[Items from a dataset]
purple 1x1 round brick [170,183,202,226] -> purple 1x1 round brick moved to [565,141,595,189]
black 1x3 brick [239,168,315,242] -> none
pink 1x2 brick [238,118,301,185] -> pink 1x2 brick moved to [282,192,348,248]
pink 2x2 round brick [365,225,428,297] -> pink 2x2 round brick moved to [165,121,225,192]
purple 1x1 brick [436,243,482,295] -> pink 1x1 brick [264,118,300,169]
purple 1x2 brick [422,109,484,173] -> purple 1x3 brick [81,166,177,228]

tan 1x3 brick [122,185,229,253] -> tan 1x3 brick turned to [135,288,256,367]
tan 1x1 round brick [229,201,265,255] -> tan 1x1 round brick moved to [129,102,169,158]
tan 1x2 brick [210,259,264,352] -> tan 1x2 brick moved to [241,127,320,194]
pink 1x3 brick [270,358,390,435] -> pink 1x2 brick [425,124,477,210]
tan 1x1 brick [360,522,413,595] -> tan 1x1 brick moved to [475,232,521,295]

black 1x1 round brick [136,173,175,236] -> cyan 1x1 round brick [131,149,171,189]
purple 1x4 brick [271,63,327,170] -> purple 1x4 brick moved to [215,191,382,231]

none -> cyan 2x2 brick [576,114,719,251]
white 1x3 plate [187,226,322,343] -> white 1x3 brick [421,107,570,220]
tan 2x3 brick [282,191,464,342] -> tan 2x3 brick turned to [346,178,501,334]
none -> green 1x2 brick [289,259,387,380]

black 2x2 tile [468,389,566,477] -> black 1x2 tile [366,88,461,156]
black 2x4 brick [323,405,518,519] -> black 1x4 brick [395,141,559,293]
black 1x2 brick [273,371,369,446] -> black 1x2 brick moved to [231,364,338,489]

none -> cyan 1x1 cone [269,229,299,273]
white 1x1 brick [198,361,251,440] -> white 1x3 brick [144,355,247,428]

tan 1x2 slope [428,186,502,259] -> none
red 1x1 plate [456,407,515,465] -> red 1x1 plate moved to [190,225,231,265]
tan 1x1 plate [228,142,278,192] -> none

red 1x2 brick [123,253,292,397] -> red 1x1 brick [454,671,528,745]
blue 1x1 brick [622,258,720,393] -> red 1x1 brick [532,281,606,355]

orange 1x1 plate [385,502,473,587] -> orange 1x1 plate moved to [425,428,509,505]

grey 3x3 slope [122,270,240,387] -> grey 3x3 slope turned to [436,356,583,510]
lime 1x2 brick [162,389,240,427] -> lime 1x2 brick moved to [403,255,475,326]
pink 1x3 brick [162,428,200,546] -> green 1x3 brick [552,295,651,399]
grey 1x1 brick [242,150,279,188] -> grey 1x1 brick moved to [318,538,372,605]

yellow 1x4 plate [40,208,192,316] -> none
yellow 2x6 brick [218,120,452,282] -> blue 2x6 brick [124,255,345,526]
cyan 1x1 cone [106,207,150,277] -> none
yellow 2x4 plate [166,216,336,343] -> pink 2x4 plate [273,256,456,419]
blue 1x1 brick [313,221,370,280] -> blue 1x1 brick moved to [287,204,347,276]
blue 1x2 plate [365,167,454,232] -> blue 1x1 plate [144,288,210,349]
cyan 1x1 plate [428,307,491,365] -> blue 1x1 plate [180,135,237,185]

(Job item) An exact copy of all the records is the expected answer.

(Solution for this exercise)
purple 1x1 round brick [170,183,202,226] -> purple 1x1 round brick moved to [565,141,595,189]
black 1x3 brick [239,168,315,242] -> none
pink 1x2 brick [238,118,301,185] -> pink 1x2 brick moved to [282,192,348,248]
pink 2x2 round brick [365,225,428,297] -> pink 2x2 round brick moved to [165,121,225,192]
purple 1x1 brick [436,243,482,295] -> pink 1x1 brick [264,118,300,169]
purple 1x2 brick [422,109,484,173] -> purple 1x3 brick [81,166,177,228]

tan 1x3 brick [122,185,229,253] -> tan 1x3 brick turned to [135,288,256,367]
tan 1x1 round brick [229,201,265,255] -> tan 1x1 round brick moved to [129,102,169,158]
tan 1x2 brick [210,259,264,352] -> tan 1x2 brick moved to [241,127,320,194]
pink 1x3 brick [270,358,390,435] -> pink 1x2 brick [425,124,477,210]
tan 1x1 brick [360,522,413,595] -> tan 1x1 brick moved to [475,232,521,295]

black 1x1 round brick [136,173,175,236] -> cyan 1x1 round brick [131,149,171,189]
purple 1x4 brick [271,63,327,170] -> purple 1x4 brick moved to [215,191,382,231]

none -> cyan 2x2 brick [576,114,719,251]
white 1x3 plate [187,226,322,343] -> white 1x3 brick [421,107,570,220]
tan 2x3 brick [282,191,464,342] -> tan 2x3 brick turned to [346,178,501,334]
none -> green 1x2 brick [289,259,387,380]

black 2x2 tile [468,389,566,477] -> black 1x2 tile [366,88,461,156]
black 2x4 brick [323,405,518,519] -> black 1x4 brick [395,141,559,293]
black 1x2 brick [273,371,369,446] -> black 1x2 brick moved to [231,364,338,489]

none -> cyan 1x1 cone [269,229,299,273]
white 1x1 brick [198,361,251,440] -> white 1x3 brick [144,355,247,428]

tan 1x2 slope [428,186,502,259] -> none
red 1x1 plate [456,407,515,465] -> red 1x1 plate moved to [190,225,231,265]
tan 1x1 plate [228,142,278,192] -> none

red 1x2 brick [123,253,292,397] -> red 1x1 brick [454,671,528,745]
blue 1x1 brick [622,258,720,393] -> red 1x1 brick [532,281,606,355]

orange 1x1 plate [385,502,473,587] -> orange 1x1 plate moved to [425,428,509,505]

grey 3x3 slope [122,270,240,387] -> grey 3x3 slope turned to [436,356,583,510]
lime 1x2 brick [162,389,240,427] -> lime 1x2 brick moved to [403,255,475,326]
pink 1x3 brick [162,428,200,546] -> green 1x3 brick [552,295,651,399]
grey 1x1 brick [242,150,279,188] -> grey 1x1 brick moved to [318,538,372,605]

yellow 1x4 plate [40,208,192,316] -> none
yellow 2x6 brick [218,120,452,282] -> blue 2x6 brick [124,255,345,526]
cyan 1x1 cone [106,207,150,277] -> none
yellow 2x4 plate [166,216,336,343] -> pink 2x4 plate [273,256,456,419]
blue 1x1 brick [313,221,370,280] -> blue 1x1 brick moved to [287,204,347,276]
blue 1x2 plate [365,167,454,232] -> blue 1x1 plate [144,288,210,349]
cyan 1x1 plate [428,307,491,365] -> blue 1x1 plate [180,135,237,185]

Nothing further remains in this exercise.